Activity> Skip the pictures. Retype exactly, and only, the lines between the line holding "LED3 pin SIG: 14 -> 2" and the last line below, inclusive.

Source records>
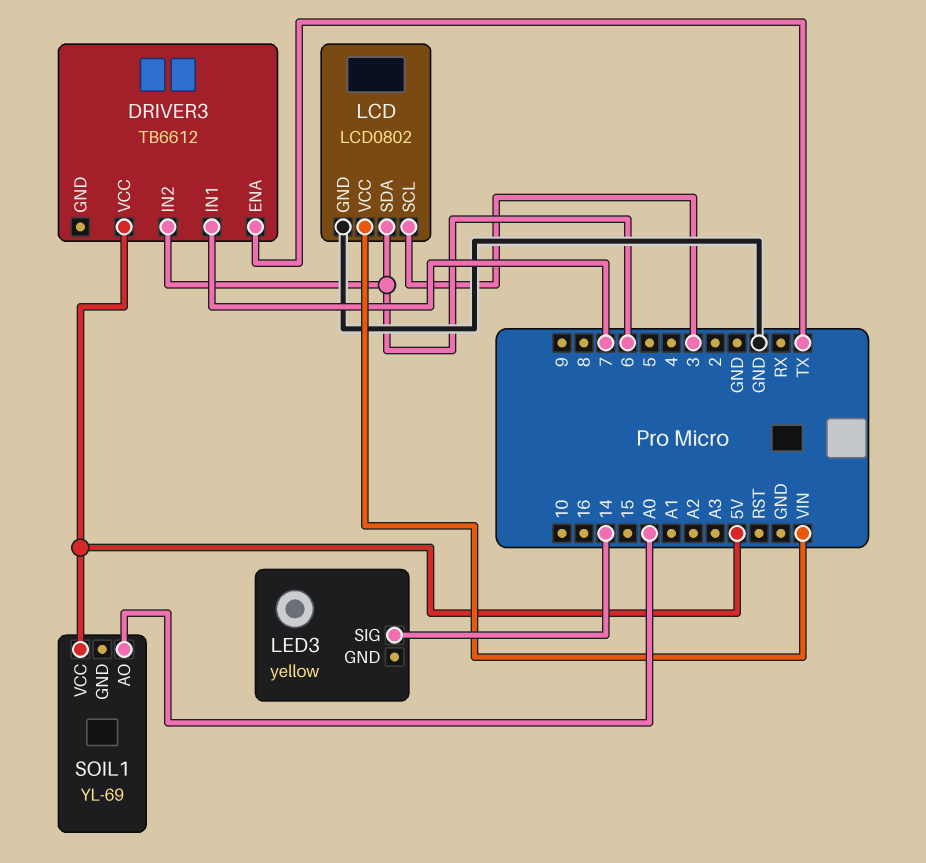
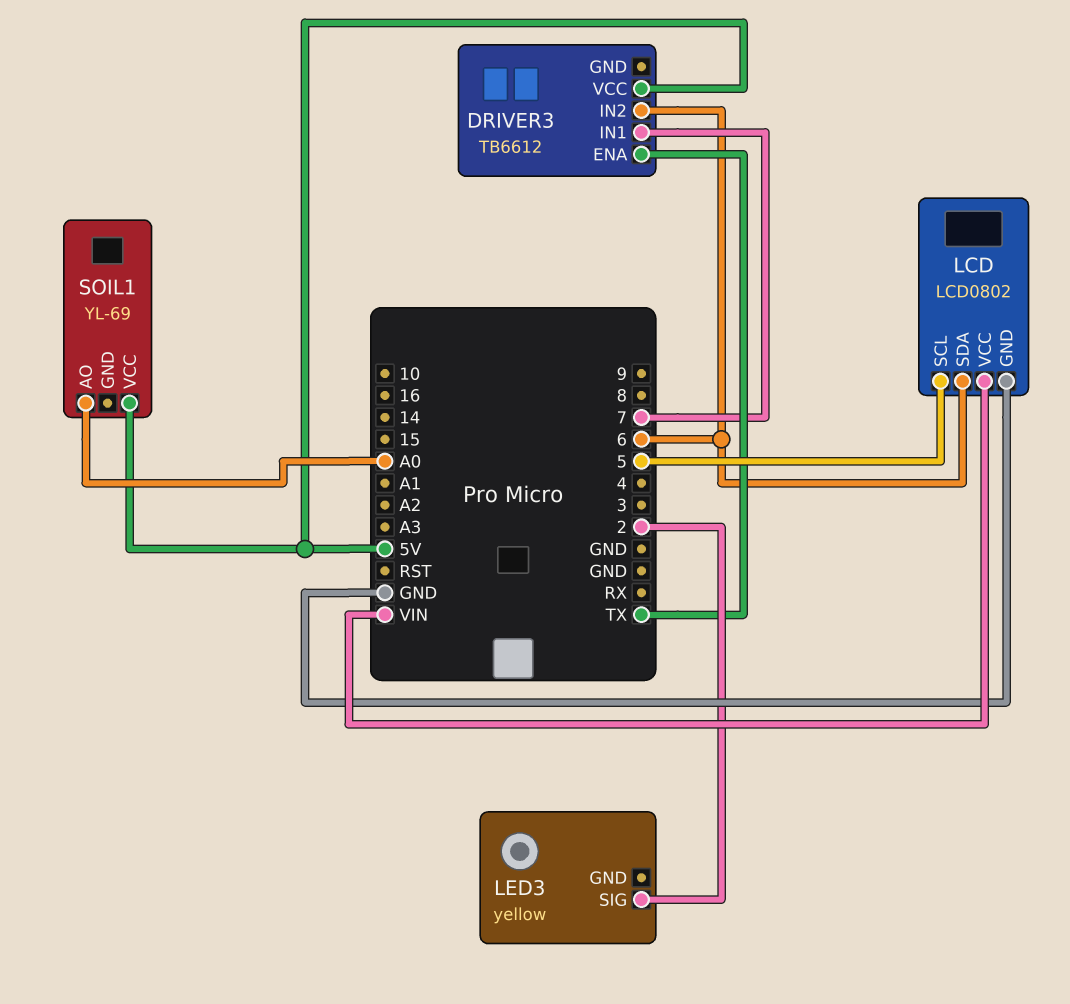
LCD pin SCL: 3 -> 5
LED3 pin SIG: 14 -> 2

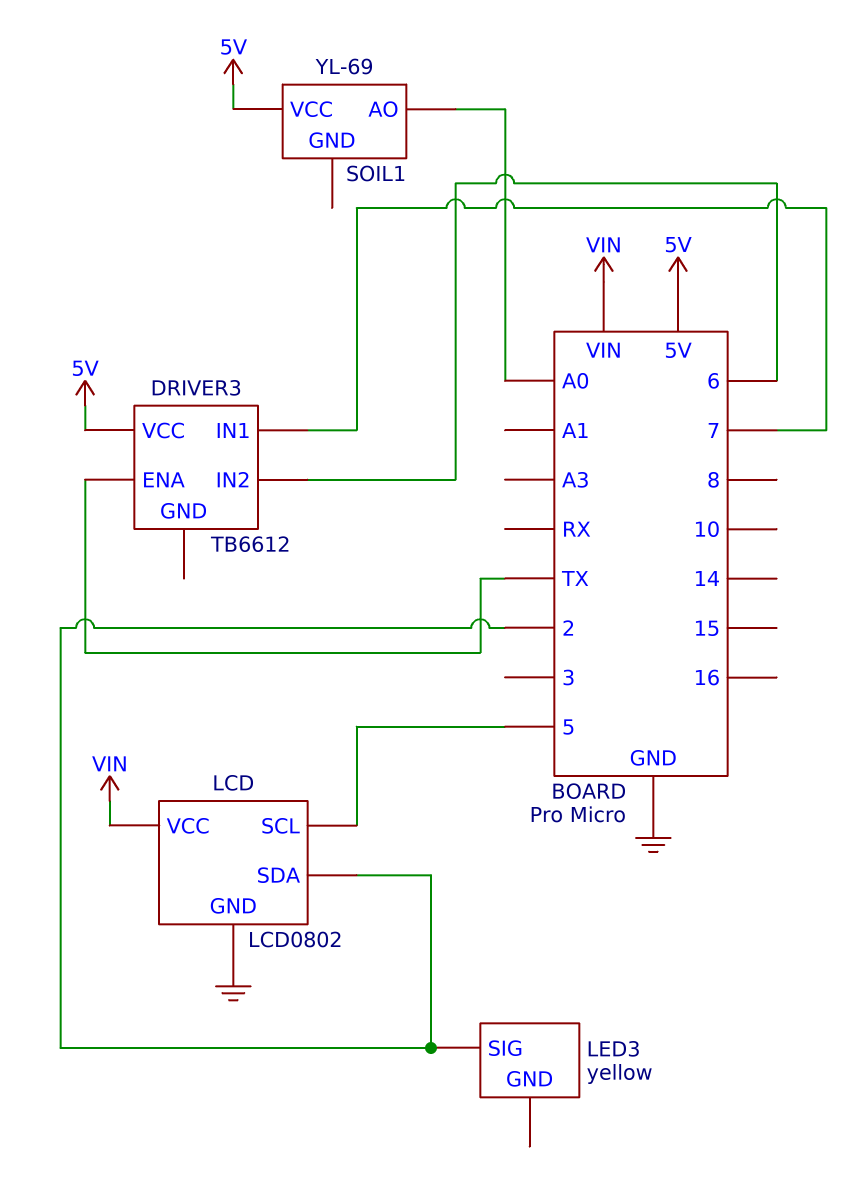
LCD pin SDA: 6 -> 2

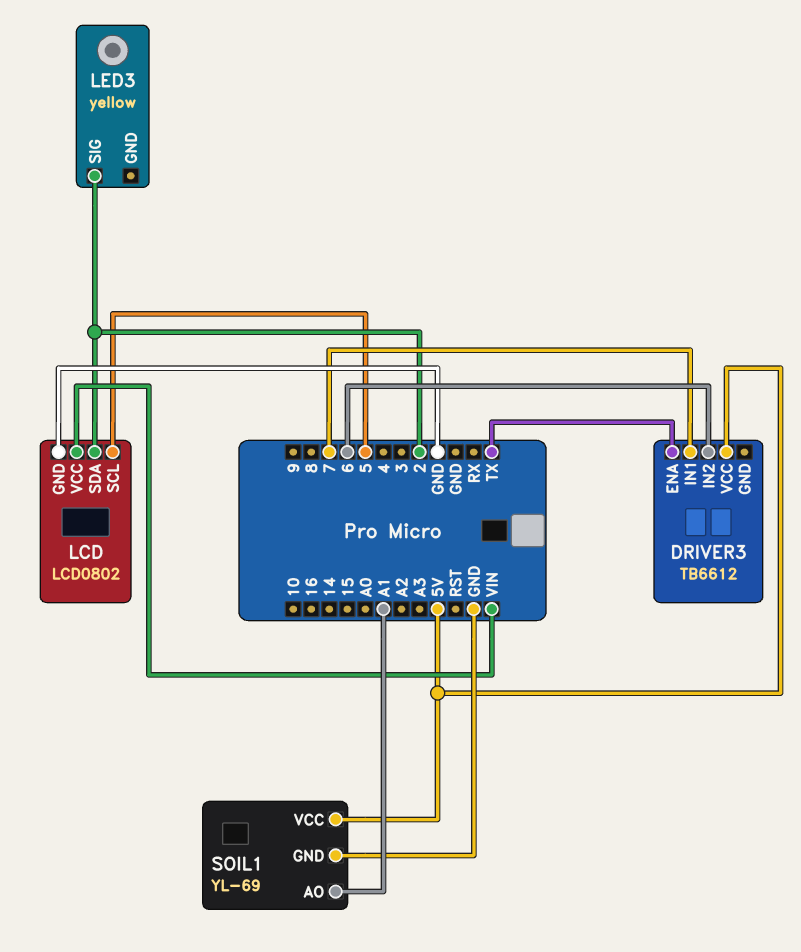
SOIL1 pin AO: A0 -> A1
SOIL1 pin GND: none -> GND

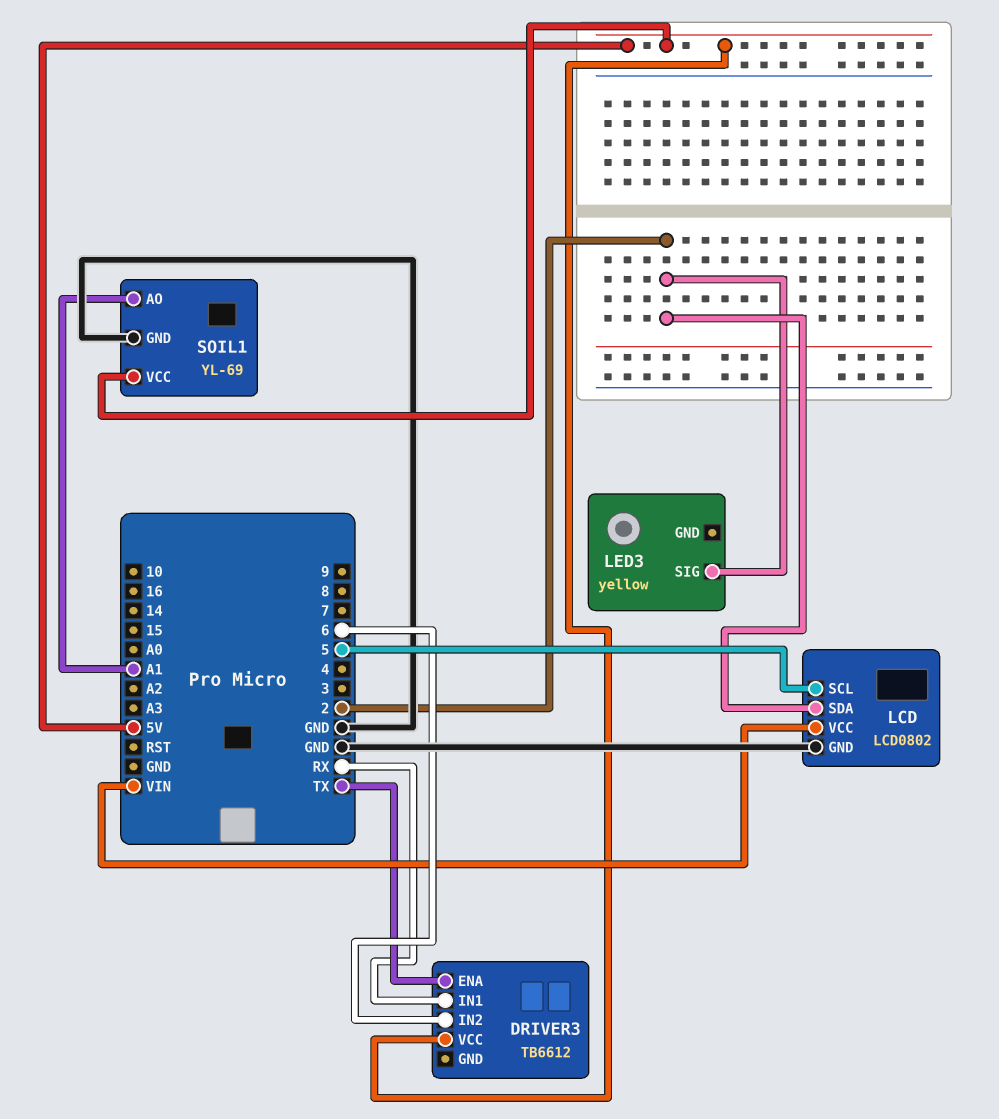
DRIVER3 pin IN1: 7 -> RX

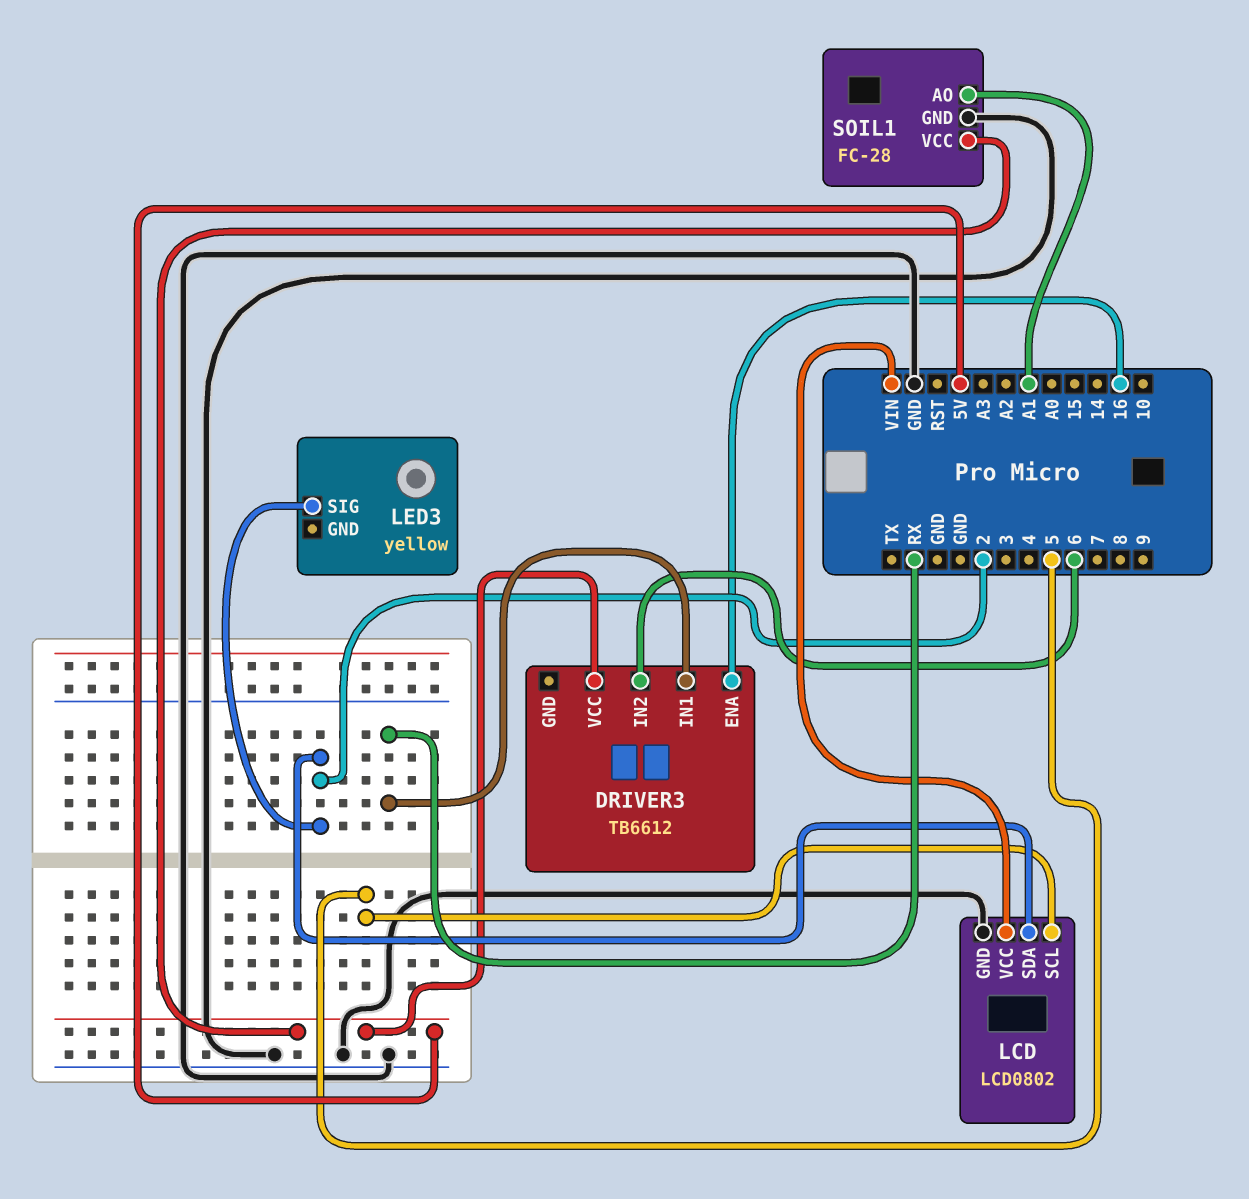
DRIVER3 pin ENA: TX -> 16
SOIL1: YL-69 -> FC-28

Answer space>
LED3 pin SIG: 14 -> 2

LCD pin SDA: 6 -> 2

SOIL1 pin AO: A0 -> A1
SOIL1 pin GND: none -> GND

DRIVER3 pin IN1: 7 -> RX

DRIVER3 pin ENA: TX -> 16
SOIL1: YL-69 -> FC-28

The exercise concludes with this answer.